WORK ORDER
Return the records exactly as they are.

RECORDS FOR THE EXERCISE
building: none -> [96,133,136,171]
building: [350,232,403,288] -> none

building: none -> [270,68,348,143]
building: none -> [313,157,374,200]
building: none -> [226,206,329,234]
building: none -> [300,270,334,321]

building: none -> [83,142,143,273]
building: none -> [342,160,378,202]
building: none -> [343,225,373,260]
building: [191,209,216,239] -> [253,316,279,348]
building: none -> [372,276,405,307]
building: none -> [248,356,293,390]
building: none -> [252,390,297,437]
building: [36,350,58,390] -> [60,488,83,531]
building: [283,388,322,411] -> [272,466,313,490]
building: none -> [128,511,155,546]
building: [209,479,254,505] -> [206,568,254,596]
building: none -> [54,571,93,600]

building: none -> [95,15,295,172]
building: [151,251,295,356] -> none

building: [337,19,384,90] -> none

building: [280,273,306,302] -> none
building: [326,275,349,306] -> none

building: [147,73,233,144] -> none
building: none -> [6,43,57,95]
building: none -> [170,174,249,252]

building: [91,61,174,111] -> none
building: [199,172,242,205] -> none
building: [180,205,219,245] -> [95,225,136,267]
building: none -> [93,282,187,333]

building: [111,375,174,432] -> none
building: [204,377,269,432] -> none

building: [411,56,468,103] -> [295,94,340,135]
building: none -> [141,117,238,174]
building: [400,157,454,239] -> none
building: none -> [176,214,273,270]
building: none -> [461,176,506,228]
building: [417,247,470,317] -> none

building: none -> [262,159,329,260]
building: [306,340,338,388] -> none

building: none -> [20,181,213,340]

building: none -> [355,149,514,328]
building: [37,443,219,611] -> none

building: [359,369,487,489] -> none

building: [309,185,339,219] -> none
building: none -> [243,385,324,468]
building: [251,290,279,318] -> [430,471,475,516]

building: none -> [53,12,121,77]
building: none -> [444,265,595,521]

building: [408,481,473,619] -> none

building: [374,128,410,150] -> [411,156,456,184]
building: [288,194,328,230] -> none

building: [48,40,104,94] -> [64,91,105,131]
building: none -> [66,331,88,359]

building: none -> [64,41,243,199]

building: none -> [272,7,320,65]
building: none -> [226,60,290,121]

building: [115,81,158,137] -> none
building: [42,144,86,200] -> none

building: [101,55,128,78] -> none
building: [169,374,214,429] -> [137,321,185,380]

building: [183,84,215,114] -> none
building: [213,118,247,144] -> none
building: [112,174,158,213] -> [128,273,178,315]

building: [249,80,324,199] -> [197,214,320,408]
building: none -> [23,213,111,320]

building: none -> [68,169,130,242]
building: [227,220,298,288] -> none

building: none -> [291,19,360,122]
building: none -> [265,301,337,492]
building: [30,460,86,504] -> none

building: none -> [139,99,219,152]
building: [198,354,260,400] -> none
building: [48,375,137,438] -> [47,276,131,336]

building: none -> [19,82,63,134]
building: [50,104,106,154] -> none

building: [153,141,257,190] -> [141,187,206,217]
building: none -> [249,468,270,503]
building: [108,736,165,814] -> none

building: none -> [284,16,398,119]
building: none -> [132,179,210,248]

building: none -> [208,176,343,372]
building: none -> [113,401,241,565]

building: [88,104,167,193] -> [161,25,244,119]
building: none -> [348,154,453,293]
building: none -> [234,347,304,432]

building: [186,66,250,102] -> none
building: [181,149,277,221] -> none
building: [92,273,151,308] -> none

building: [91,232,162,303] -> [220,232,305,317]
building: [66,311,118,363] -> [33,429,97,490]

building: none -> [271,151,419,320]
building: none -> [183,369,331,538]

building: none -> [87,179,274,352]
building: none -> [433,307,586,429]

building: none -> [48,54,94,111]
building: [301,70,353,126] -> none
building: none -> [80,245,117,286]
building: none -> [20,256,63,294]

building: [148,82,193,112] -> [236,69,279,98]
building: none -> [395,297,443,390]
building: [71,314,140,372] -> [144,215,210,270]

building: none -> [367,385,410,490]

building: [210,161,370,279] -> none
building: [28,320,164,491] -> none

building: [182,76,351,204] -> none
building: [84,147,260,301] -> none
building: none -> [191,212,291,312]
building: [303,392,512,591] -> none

WRITTEN ANSWER
building: none -> [96,133,136,171]
building: [350,232,403,288] -> none

building: none -> [270,68,348,143]
building: none -> [313,157,374,200]
building: none -> [226,206,329,234]
building: none -> [300,270,334,321]

building: none -> [83,142,143,273]
building: none -> [342,160,378,202]
building: none -> [343,225,373,260]
building: [191,209,216,239] -> [253,316,279,348]
building: none -> [372,276,405,307]
building: none -> [248,356,293,390]
building: none -> [252,390,297,437]
building: [36,350,58,390] -> [60,488,83,531]
building: [283,388,322,411] -> [272,466,313,490]
building: none -> [128,511,155,546]
building: [209,479,254,505] -> [206,568,254,596]
building: none -> [54,571,93,600]

building: none -> [95,15,295,172]
building: [151,251,295,356] -> none

building: [337,19,384,90] -> none

building: [280,273,306,302] -> none
building: [326,275,349,306] -> none

building: [147,73,233,144] -> none
building: none -> [6,43,57,95]
building: none -> [170,174,249,252]

building: [91,61,174,111] -> none
building: [199,172,242,205] -> none
building: [180,205,219,245] -> [95,225,136,267]
building: none -> [93,282,187,333]

building: [111,375,174,432] -> none
building: [204,377,269,432] -> none

building: [411,56,468,103] -> [295,94,340,135]
building: none -> [141,117,238,174]
building: [400,157,454,239] -> none
building: none -> [176,214,273,270]
building: none -> [461,176,506,228]
building: [417,247,470,317] -> none

building: none -> [262,159,329,260]
building: [306,340,338,388] -> none

building: none -> [20,181,213,340]

building: none -> [355,149,514,328]
building: [37,443,219,611] -> none

building: [359,369,487,489] -> none

building: [309,185,339,219] -> none
building: none -> [243,385,324,468]
building: [251,290,279,318] -> [430,471,475,516]

building: none -> [53,12,121,77]
building: none -> [444,265,595,521]

building: [408,481,473,619] -> none

building: [374,128,410,150] -> [411,156,456,184]
building: [288,194,328,230] -> none

building: [48,40,104,94] -> [64,91,105,131]
building: none -> [66,331,88,359]

building: none -> [64,41,243,199]

building: none -> [272,7,320,65]
building: none -> [226,60,290,121]

building: [115,81,158,137] -> none
building: [42,144,86,200] -> none

building: [101,55,128,78] -> none
building: [169,374,214,429] -> [137,321,185,380]

building: [183,84,215,114] -> none
building: [213,118,247,144] -> none
building: [112,174,158,213] -> [128,273,178,315]

building: [249,80,324,199] -> [197,214,320,408]
building: none -> [23,213,111,320]

building: none -> [68,169,130,242]
building: [227,220,298,288] -> none

building: none -> [291,19,360,122]
building: none -> [265,301,337,492]
building: [30,460,86,504] -> none

building: none -> [139,99,219,152]
building: [198,354,260,400] -> none
building: [48,375,137,438] -> [47,276,131,336]

building: none -> [19,82,63,134]
building: [50,104,106,154] -> none

building: [153,141,257,190] -> [141,187,206,217]
building: none -> [249,468,270,503]
building: [108,736,165,814] -> none

building: none -> [284,16,398,119]
building: none -> [132,179,210,248]

building: none -> [208,176,343,372]
building: none -> [113,401,241,565]

building: [88,104,167,193] -> [161,25,244,119]
building: none -> [348,154,453,293]
building: none -> [234,347,304,432]

building: [186,66,250,102] -> none
building: [181,149,277,221] -> none
building: [92,273,151,308] -> none

building: [91,232,162,303] -> [220,232,305,317]
building: [66,311,118,363] -> [33,429,97,490]

building: none -> [271,151,419,320]
building: none -> [183,369,331,538]

building: none -> [87,179,274,352]
building: none -> [433,307,586,429]

building: none -> [48,54,94,111]
building: [301,70,353,126] -> none
building: none -> [80,245,117,286]
building: none -> [20,256,63,294]

building: [148,82,193,112] -> [236,69,279,98]
building: none -> [395,297,443,390]
building: [71,314,140,372] -> [144,215,210,270]

building: none -> [367,385,410,490]

building: [210,161,370,279] -> none
building: [28,320,164,491] -> none

building: [182,76,351,204] -> none
building: [84,147,260,301] -> none
building: none -> [191,212,291,312]
building: [303,392,512,591] -> none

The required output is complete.